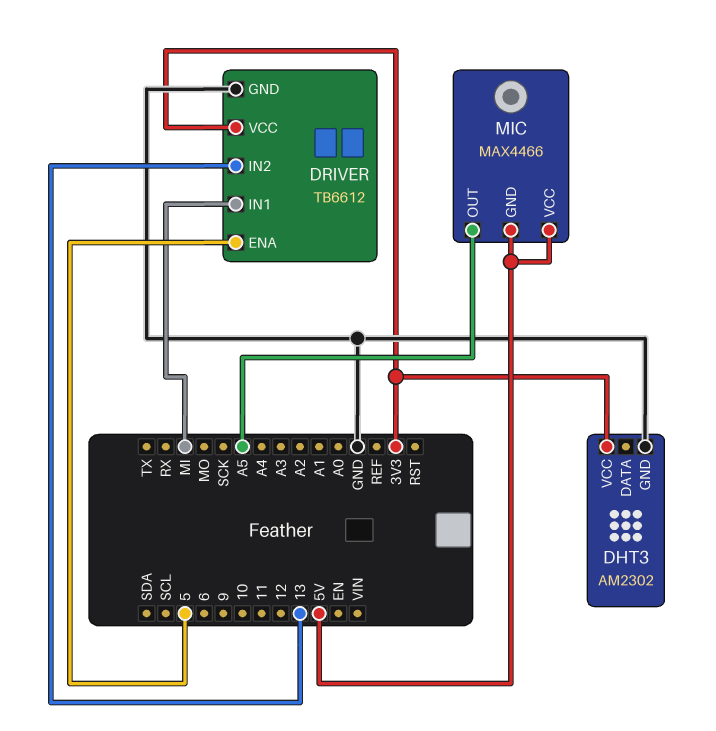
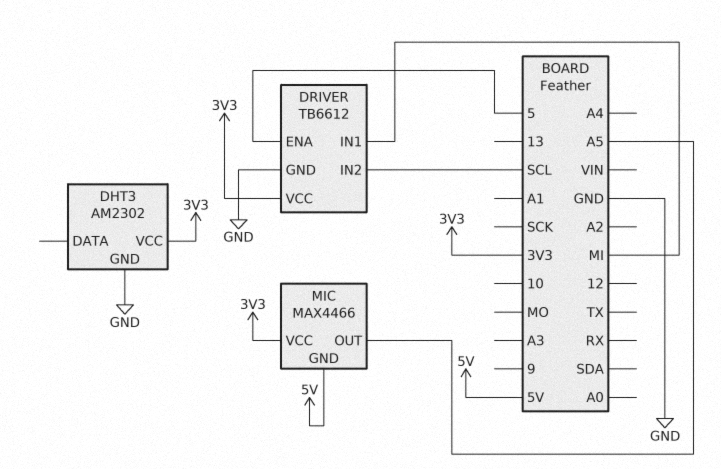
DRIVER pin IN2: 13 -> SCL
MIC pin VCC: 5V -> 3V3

---

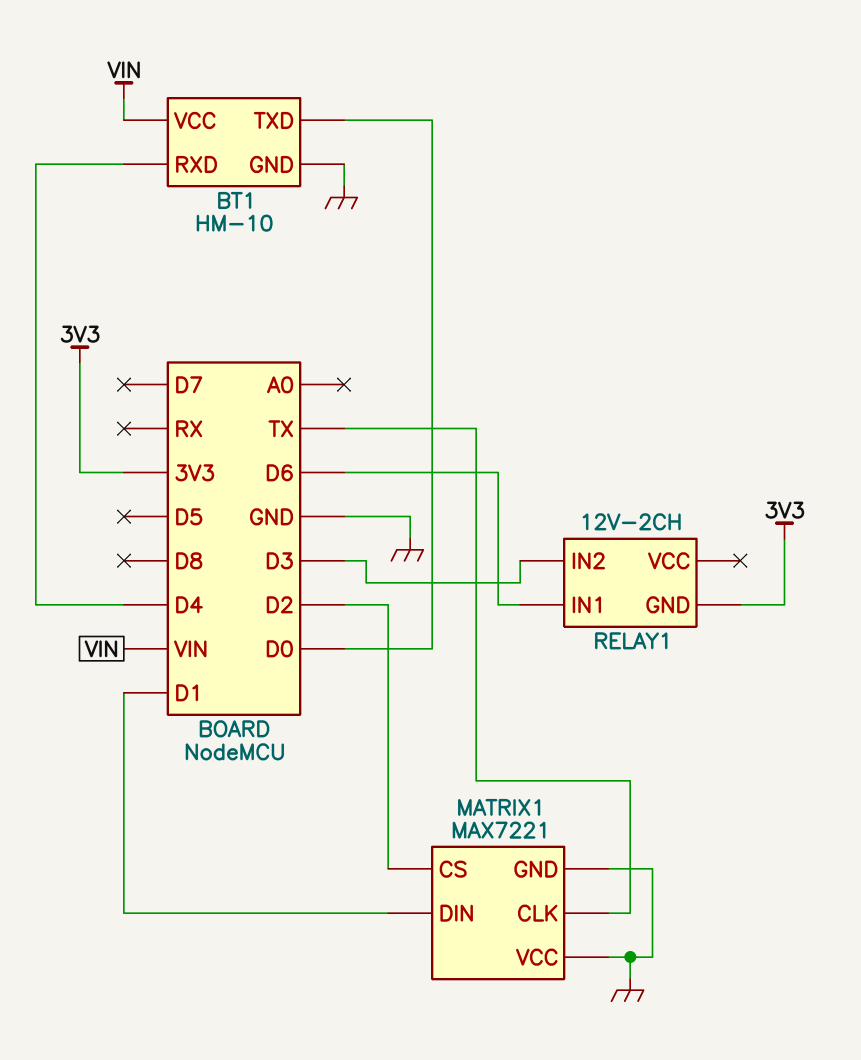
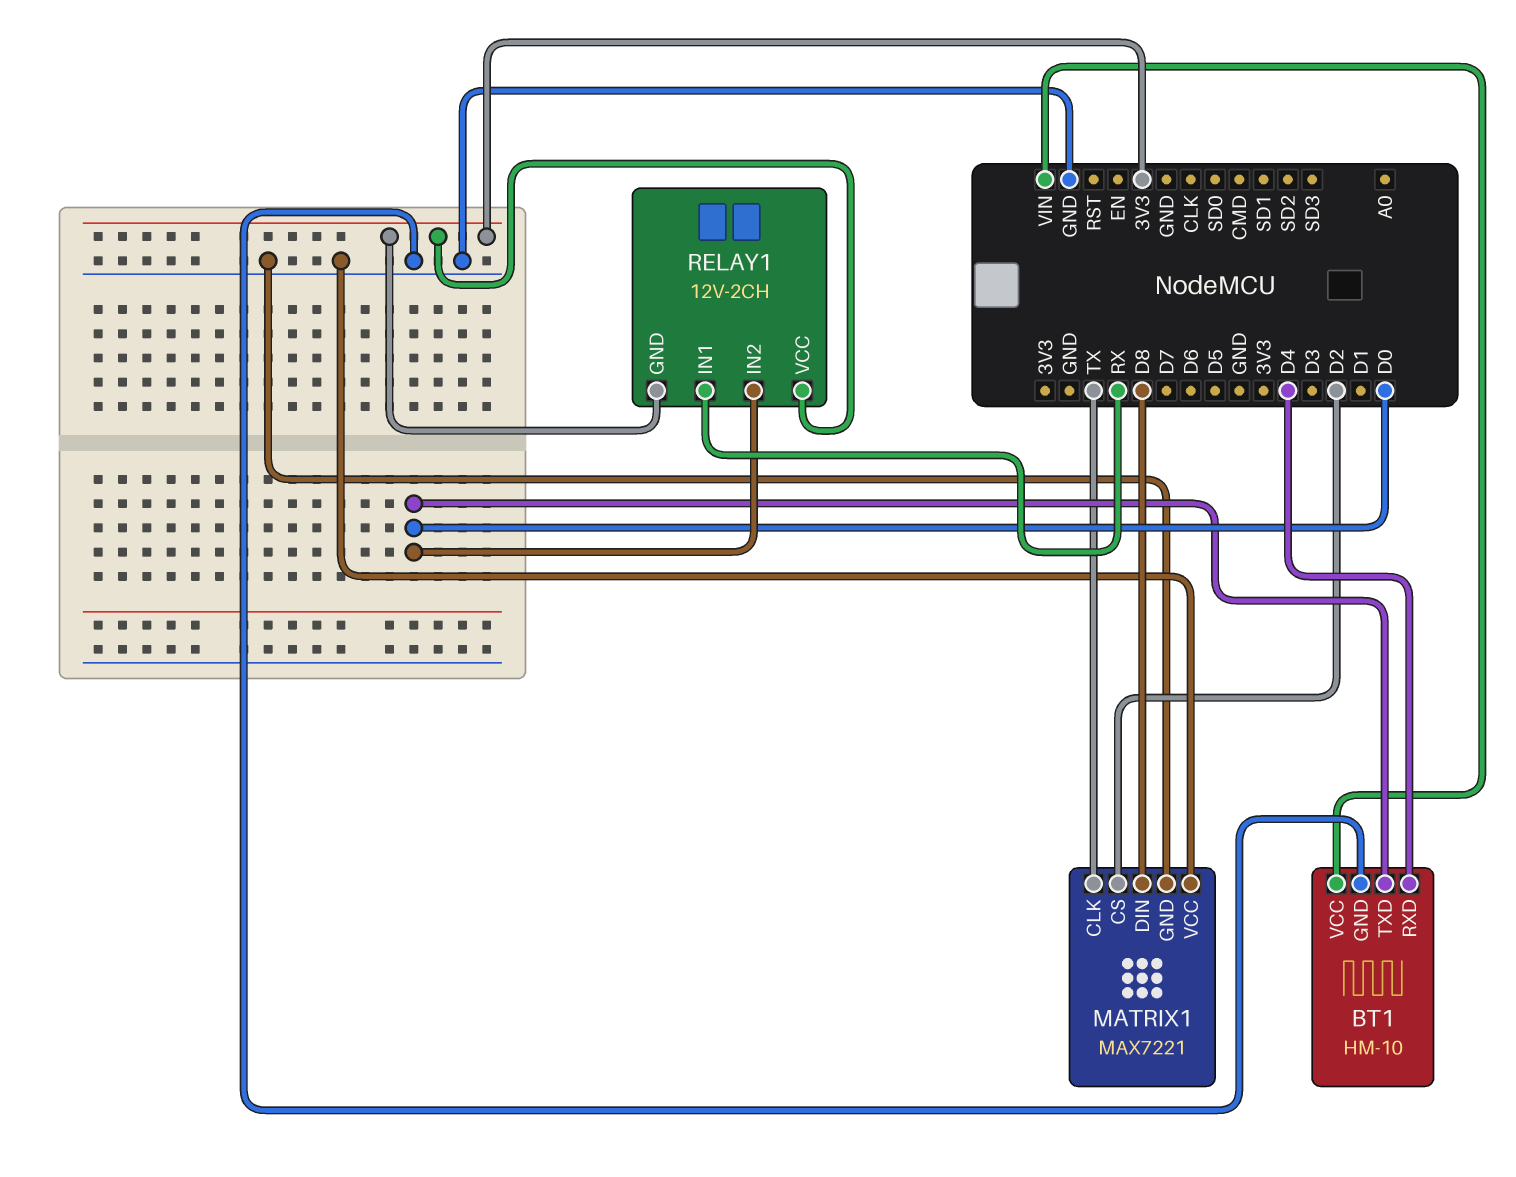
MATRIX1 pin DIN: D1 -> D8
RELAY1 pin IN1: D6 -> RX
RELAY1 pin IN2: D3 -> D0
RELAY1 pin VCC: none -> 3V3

---

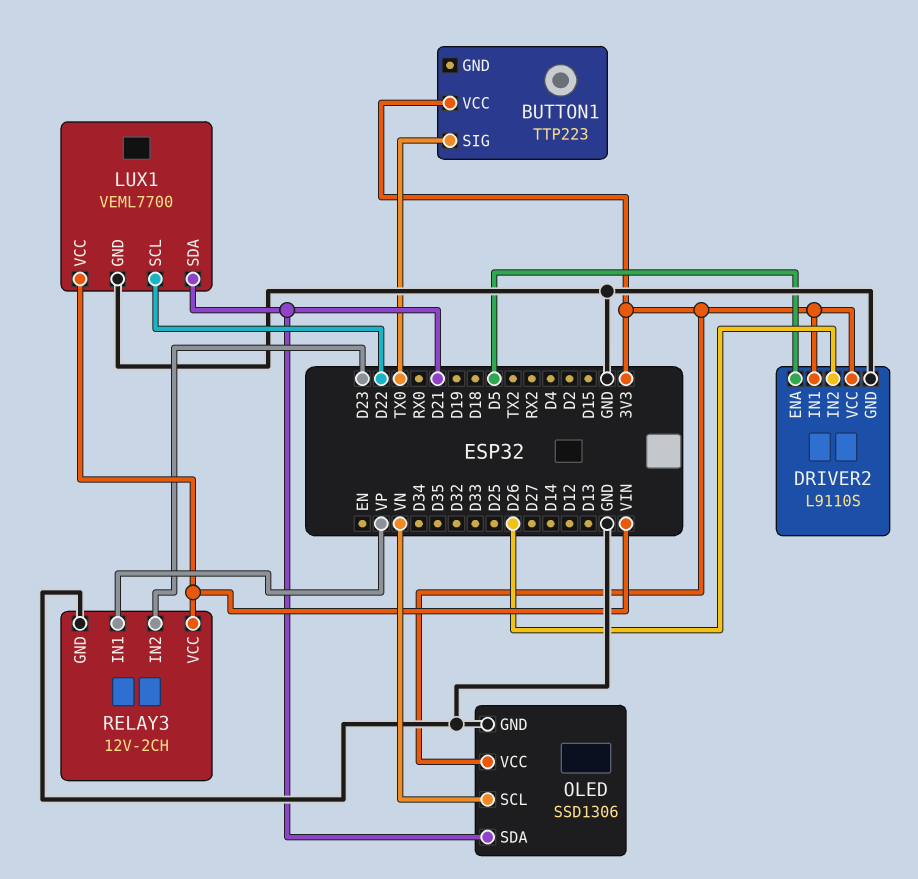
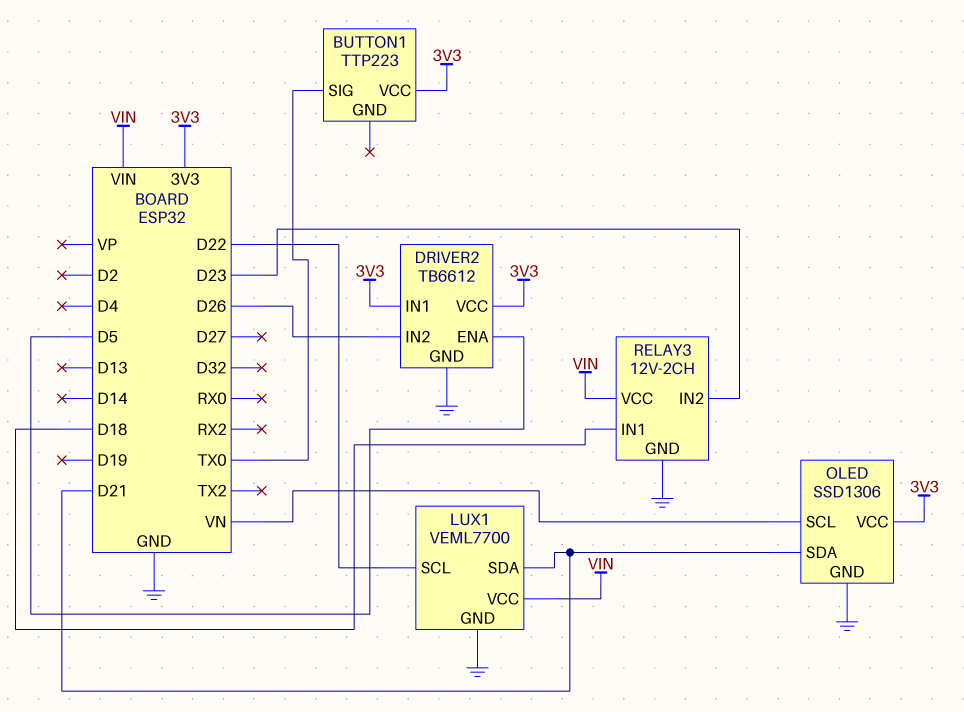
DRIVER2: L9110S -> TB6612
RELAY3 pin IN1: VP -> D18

### What is expected
What do the lines above say from the one containing "RELAY1 pin IN1: D6 -> RX" down to the one containing "RELAY1 pin VCC: none -> 3V3"? Return them exactly, both end lines included, and only them.

### Response below
RELAY1 pin IN1: D6 -> RX
RELAY1 pin IN2: D3 -> D0
RELAY1 pin VCC: none -> 3V3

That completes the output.